The required output is the lines below from the line containing "delete | fromage" to the line containing "canette [rouge] |", inclusive, retyped exactly. No other lines belong in it.

++++

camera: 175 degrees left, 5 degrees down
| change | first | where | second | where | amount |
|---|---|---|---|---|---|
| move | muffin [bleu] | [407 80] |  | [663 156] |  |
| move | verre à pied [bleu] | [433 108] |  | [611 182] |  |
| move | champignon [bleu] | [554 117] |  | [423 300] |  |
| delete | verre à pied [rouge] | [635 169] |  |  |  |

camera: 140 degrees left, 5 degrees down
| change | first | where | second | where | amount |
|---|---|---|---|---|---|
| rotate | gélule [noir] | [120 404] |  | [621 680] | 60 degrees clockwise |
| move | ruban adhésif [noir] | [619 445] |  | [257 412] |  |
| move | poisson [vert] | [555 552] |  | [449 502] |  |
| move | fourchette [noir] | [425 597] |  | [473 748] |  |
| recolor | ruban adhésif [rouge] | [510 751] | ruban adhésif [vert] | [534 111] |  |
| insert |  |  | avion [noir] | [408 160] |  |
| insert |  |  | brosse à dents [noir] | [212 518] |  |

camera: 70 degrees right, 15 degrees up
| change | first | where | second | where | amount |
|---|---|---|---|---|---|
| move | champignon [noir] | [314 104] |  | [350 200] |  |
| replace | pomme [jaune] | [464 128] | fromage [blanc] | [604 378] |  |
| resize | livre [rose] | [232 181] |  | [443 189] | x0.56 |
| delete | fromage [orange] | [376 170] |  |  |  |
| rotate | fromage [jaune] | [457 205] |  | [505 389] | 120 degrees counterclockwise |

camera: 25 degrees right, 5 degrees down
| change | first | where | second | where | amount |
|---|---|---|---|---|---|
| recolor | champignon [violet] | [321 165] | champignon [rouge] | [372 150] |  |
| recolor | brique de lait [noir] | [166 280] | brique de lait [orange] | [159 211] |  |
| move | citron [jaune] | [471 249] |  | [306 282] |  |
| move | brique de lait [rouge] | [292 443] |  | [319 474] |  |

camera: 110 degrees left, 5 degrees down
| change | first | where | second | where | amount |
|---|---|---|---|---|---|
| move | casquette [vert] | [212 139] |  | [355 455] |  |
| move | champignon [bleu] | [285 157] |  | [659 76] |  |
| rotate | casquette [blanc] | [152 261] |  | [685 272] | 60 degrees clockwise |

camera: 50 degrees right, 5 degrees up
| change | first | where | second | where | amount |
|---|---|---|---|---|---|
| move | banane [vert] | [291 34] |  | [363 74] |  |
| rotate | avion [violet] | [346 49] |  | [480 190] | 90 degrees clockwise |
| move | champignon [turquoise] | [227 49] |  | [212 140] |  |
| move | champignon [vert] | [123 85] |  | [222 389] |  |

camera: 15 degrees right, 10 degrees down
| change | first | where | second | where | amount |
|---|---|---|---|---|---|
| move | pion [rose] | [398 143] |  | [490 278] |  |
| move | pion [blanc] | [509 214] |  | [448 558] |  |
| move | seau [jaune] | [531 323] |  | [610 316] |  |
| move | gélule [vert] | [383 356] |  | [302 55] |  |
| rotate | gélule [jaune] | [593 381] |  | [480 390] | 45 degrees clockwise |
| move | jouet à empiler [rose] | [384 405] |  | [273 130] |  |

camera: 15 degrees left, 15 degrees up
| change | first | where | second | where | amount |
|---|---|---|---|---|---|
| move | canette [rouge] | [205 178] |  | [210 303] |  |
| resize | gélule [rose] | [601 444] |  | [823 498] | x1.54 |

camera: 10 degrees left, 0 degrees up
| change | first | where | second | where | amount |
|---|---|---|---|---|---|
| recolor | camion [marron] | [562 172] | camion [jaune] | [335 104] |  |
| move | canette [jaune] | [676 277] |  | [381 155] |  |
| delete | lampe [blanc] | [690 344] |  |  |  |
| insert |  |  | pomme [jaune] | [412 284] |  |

++++

▶ **TASK RESPONSE**
| delete | fromage [orange] | [376 170] |  |  |  |
| rotate | fromage [jaune] | [457 205] |  | [505 389] | 120 degrees counterclockwise |

camera: 25 degrees right, 5 degrees down
| change | first | where | second | where | amount |
|---|---|---|---|---|---|
| recolor | champignon [violet] | [321 165] | champignon [rouge] | [372 150] |  |
| recolor | brique de lait [noir] | [166 280] | brique de lait [orange] | [159 211] |  |
| move | citron [jaune] | [471 249] |  | [306 282] |  |
| move | brique de lait [rouge] | [292 443] |  | [319 474] |  |

camera: 110 degrees left, 5 degrees down
| change | first | where | second | where | amount |
|---|---|---|---|---|---|
| move | casquette [vert] | [212 139] |  | [355 455] |  |
| move | champignon [bleu] | [285 157] |  | [659 76] |  |
| rotate | casquette [blanc] | [152 261] |  | [685 272] | 60 degrees clockwise |

camera: 50 degrees right, 5 degrees up
| change | first | where | second | where | amount |
|---|---|---|---|---|---|
| move | banane [vert] | [291 34] |  | [363 74] |  |
| rotate | avion [violet] | [346 49] |  | [480 190] | 90 degrees clockwise |
| move | champignon [turquoise] | [227 49] |  | [212 140] |  |
| move | champignon [vert] | [123 85] |  | [222 389] |  |

camera: 15 degrees right, 10 degrees down
| change | first | where | second | where | amount |
|---|---|---|---|---|---|
| move | pion [rose] | [398 143] |  | [490 278] |  |
| move | pion [blanc] | [509 214] |  | [448 558] |  |
| move | seau [jaune] | [531 323] |  | [610 316] |  |
| move | gélule [vert] | [383 356] |  | [302 55] |  |
| rotate | gélule [jaune] | [593 381] |  | [480 390] | 45 degrees clockwise |
| move | jouet à empiler [rose] | [384 405] |  | [273 130] |  |

camera: 15 degrees left, 15 degrees up
| change | first | where | second | where | amount |
|---|---|---|---|---|---|
| move | canette [rouge] | [205 178] |  | [210 303] |  |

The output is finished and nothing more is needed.